WHAT YOU NEED TO DO. In the material below, find the span from the line with "The camera went 140" to the line with "The second view" and transcribe only those lines, exactly, ends included, without the pictures.
[EXTRACTED DATA — start]
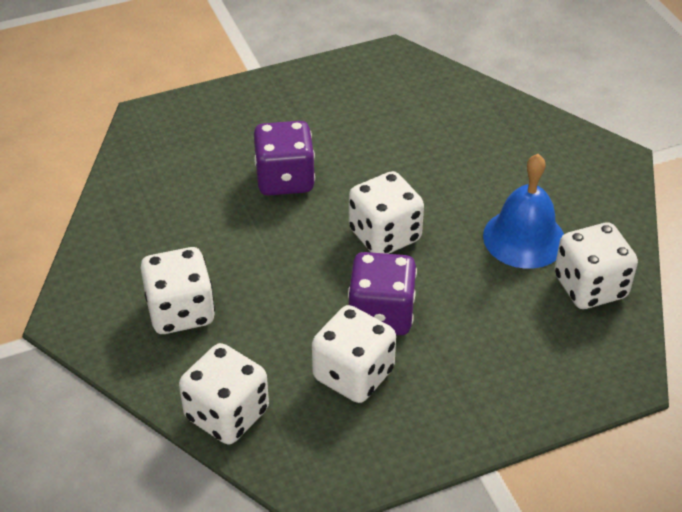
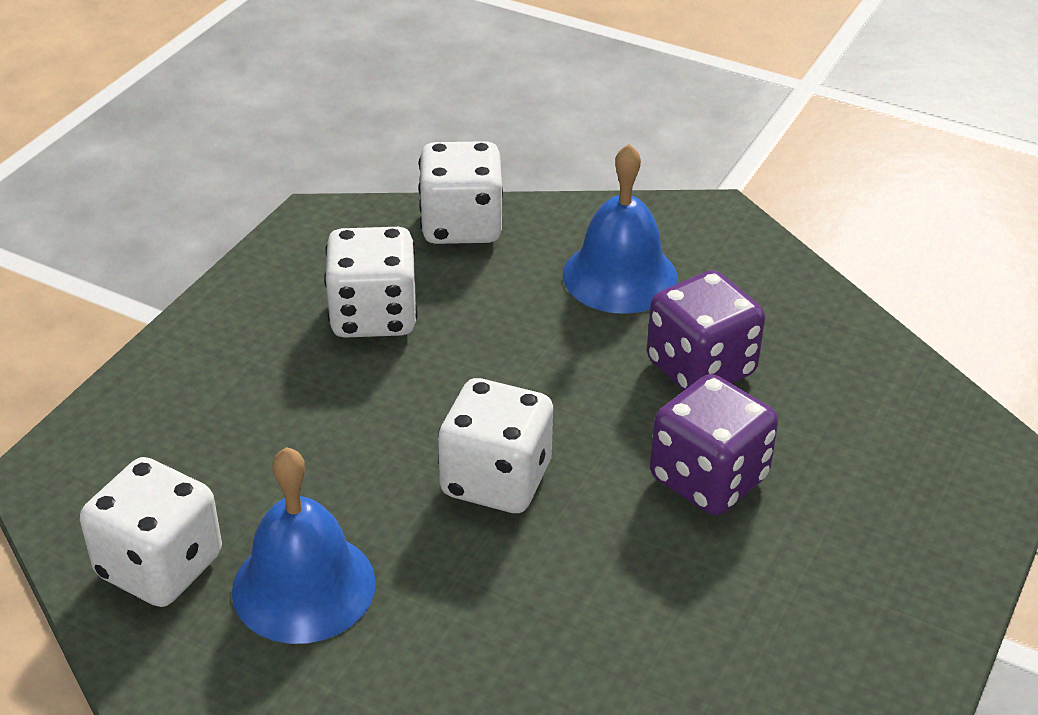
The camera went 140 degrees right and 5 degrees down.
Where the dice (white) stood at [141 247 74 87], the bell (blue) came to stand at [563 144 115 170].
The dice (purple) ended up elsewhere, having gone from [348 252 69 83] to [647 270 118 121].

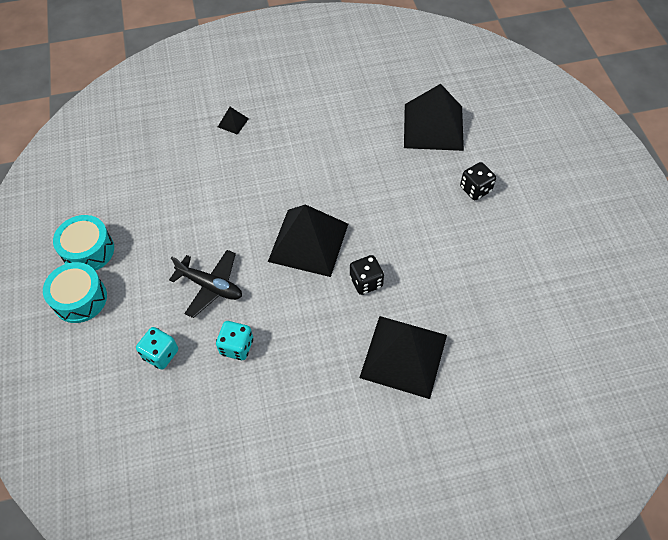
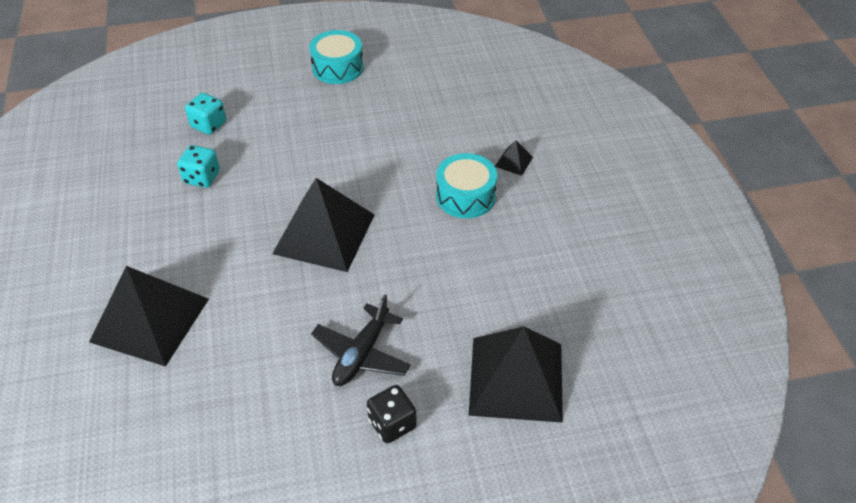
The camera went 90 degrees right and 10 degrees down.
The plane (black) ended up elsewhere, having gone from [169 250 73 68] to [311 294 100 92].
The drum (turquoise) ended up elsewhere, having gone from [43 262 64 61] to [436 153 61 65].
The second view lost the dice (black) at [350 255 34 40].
[EXTRACTED DATA — finish]
[EXTRACTED DATA — start]
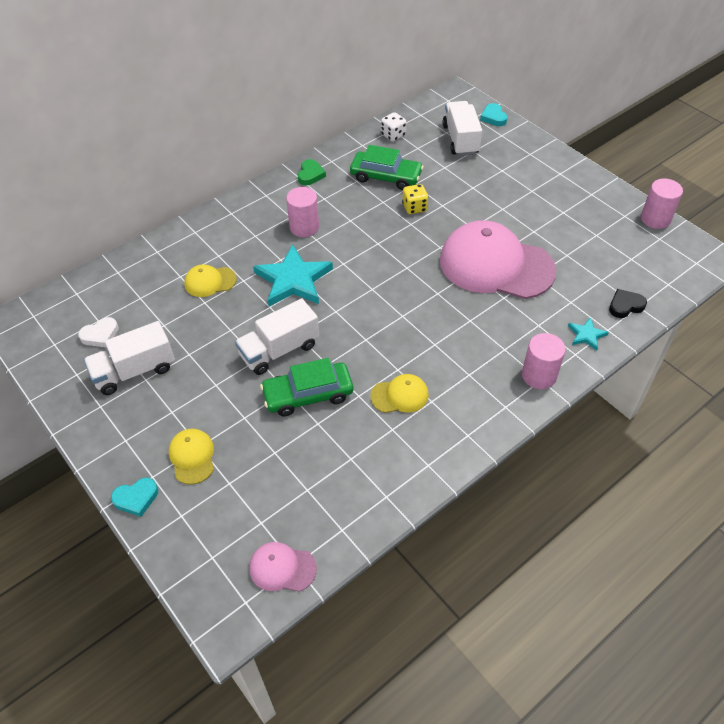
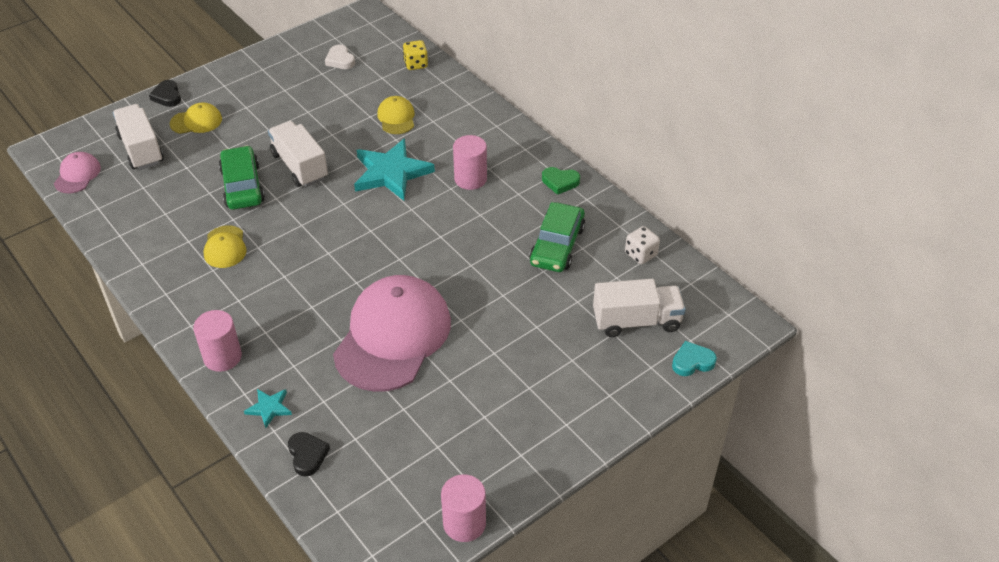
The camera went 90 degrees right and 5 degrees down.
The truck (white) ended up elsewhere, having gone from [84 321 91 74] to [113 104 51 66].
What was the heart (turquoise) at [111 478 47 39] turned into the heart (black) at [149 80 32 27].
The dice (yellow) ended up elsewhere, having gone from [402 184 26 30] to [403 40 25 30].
[EXTRACTED DATA — finish]
ANSWER FOR THIS EXERCISE.
The camera went 140 degrees right and 5 degrees down.
Where the dice (white) stood at [141 247 74 87], the bell (blue) came to stand at [563 144 115 170].
The dice (purple) ended up elsewhere, having gone from [348 252 69 83] to [647 270 118 121].

The camera went 90 degrees right and 10 degrees down.
The plane (black) ended up elsewhere, having gone from [169 250 73 68] to [311 294 100 92].
The drum (turquoise) ended up elsewhere, having gone from [43 262 64 61] to [436 153 61 65].
The second view lost the dice (black) at [350 255 34 40].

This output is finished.